Set down each entry exactly as given; pictures should not appear in the copy.
════════
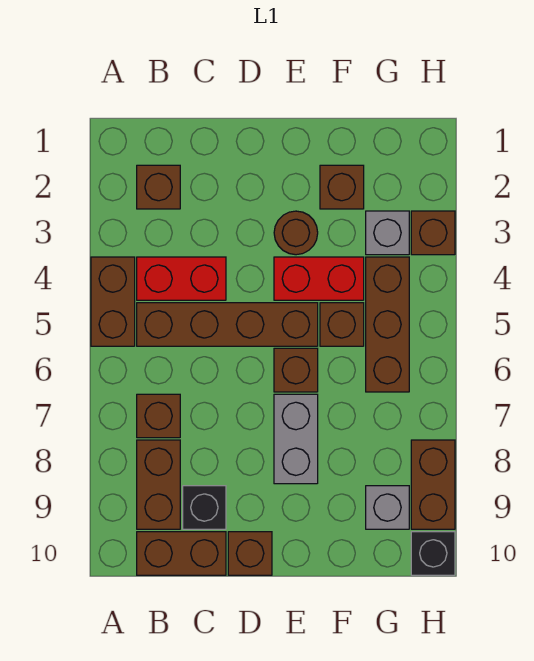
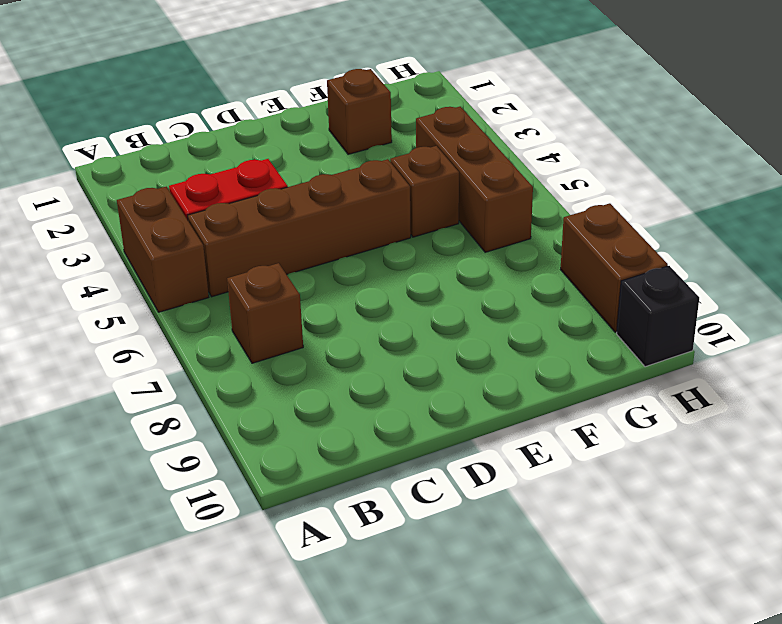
none -> brown 1x1 brick [137,165,180,209]
none -> brown 1x2 brick [137,440,180,529]
none -> brown 1x2 brick [137,532,226,575]

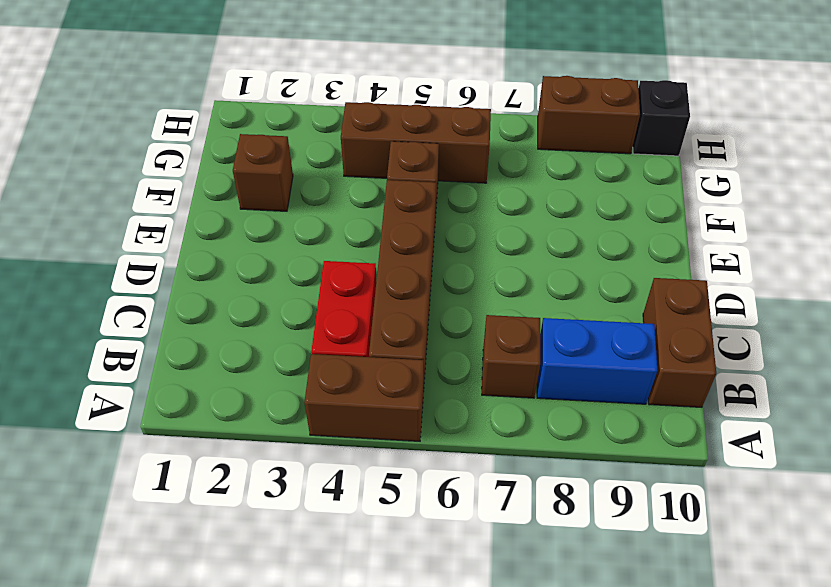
blue 1x2 brick [537,318,657,404] -> brown 1x2 brick [137,440,180,529]
none -> brown 1x1 brick [137,165,180,209]
none -> black 1x1 brick [183,486,226,529]
none -> brown 1x1 brick [228,532,272,575]

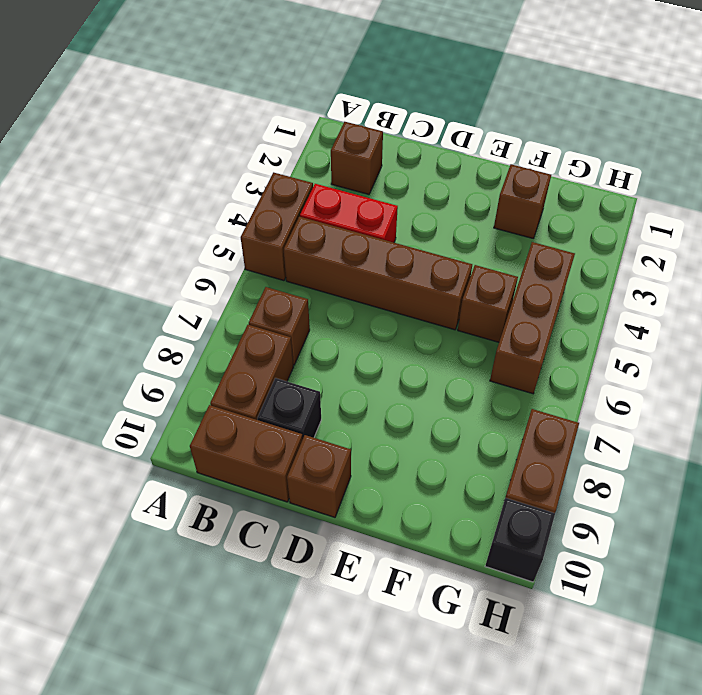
none -> brown 1x1 round brick [274,211,318,255]
none -> red 1x2 brick [274,257,364,300]
none -> brown 1x1 brick [274,348,318,392]

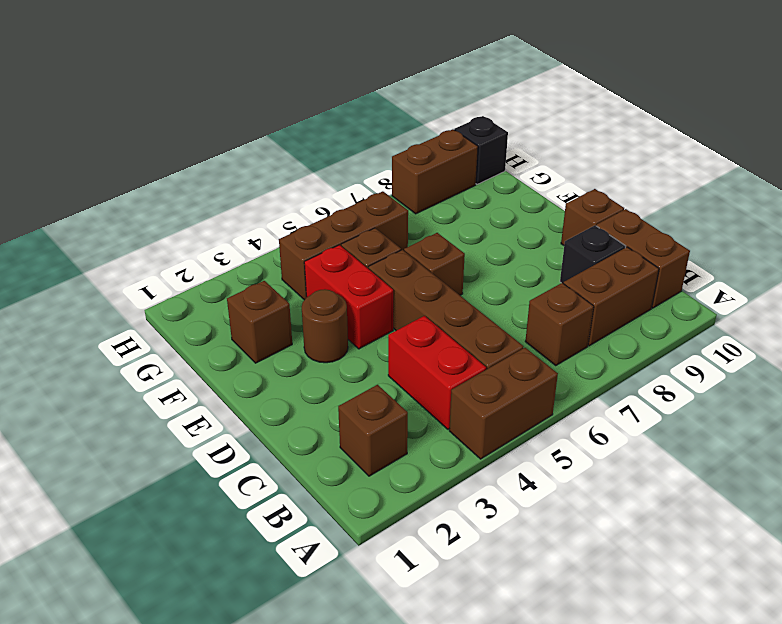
none -> grey 1x2 brick [274,394,318,484]
none -> grey 1x1 brick [366,211,409,255]
none -> grey 1x1 brick [366,486,409,529]

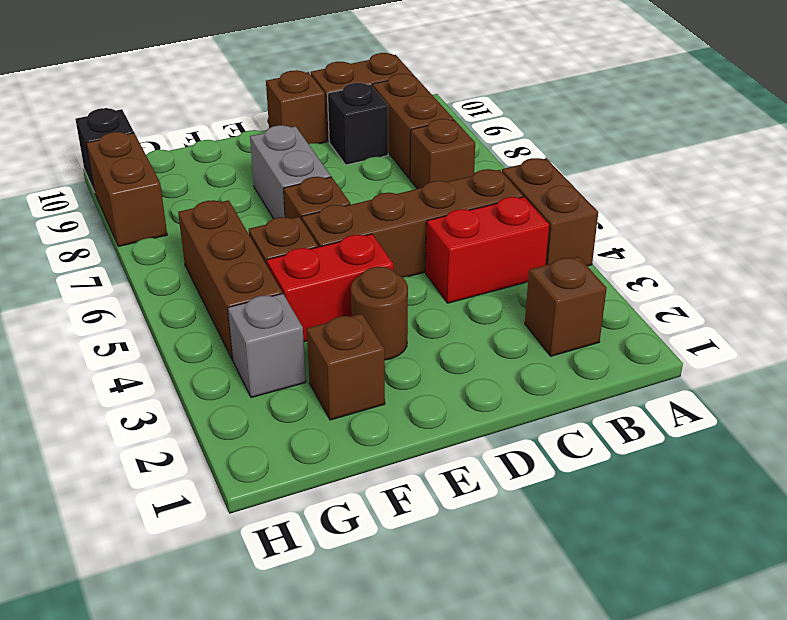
none -> grey 1x1 brick [366,486,409,529]
none -> brown 1x1 brick [411,211,455,255]

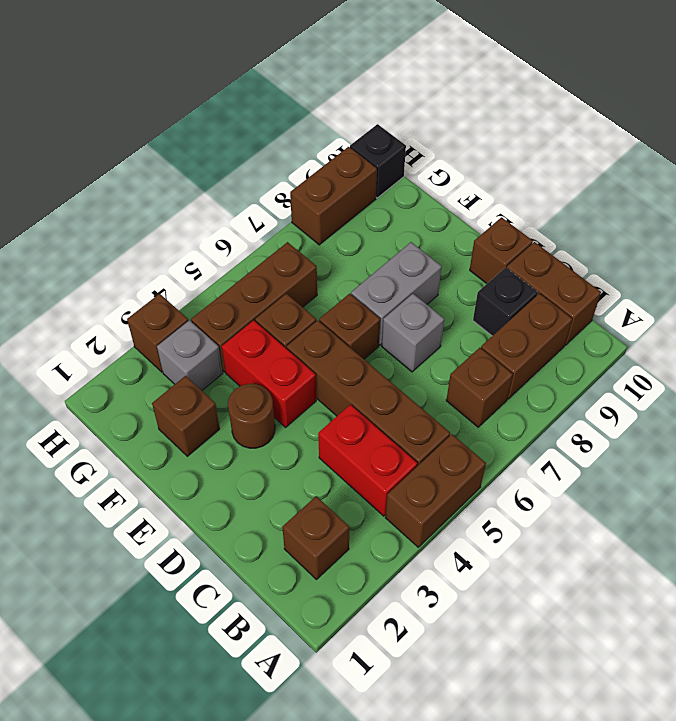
grey 1x1 brick [382,294,444,372] -> grey 1x1 brick moved to [366,486,409,529]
════════
> **ANSWER BOX**
none -> brown 1x1 brick [137,165,180,209]
none -> brown 1x2 brick [137,440,180,529]
none -> brown 1x2 brick [137,532,226,575]

blue 1x2 brick [537,318,657,404] -> brown 1x2 brick [137,440,180,529]
none -> brown 1x1 brick [137,165,180,209]
none -> black 1x1 brick [183,486,226,529]
none -> brown 1x1 brick [228,532,272,575]

none -> brown 1x1 round brick [274,211,318,255]
none -> red 1x2 brick [274,257,364,300]
none -> brown 1x1 brick [274,348,318,392]

none -> grey 1x2 brick [274,394,318,484]
none -> grey 1x1 brick [366,211,409,255]
none -> grey 1x1 brick [366,486,409,529]

none -> grey 1x1 brick [366,486,409,529]
none -> brown 1x1 brick [411,211,455,255]

grey 1x1 brick [382,294,444,372] -> grey 1x1 brick moved to [366,486,409,529]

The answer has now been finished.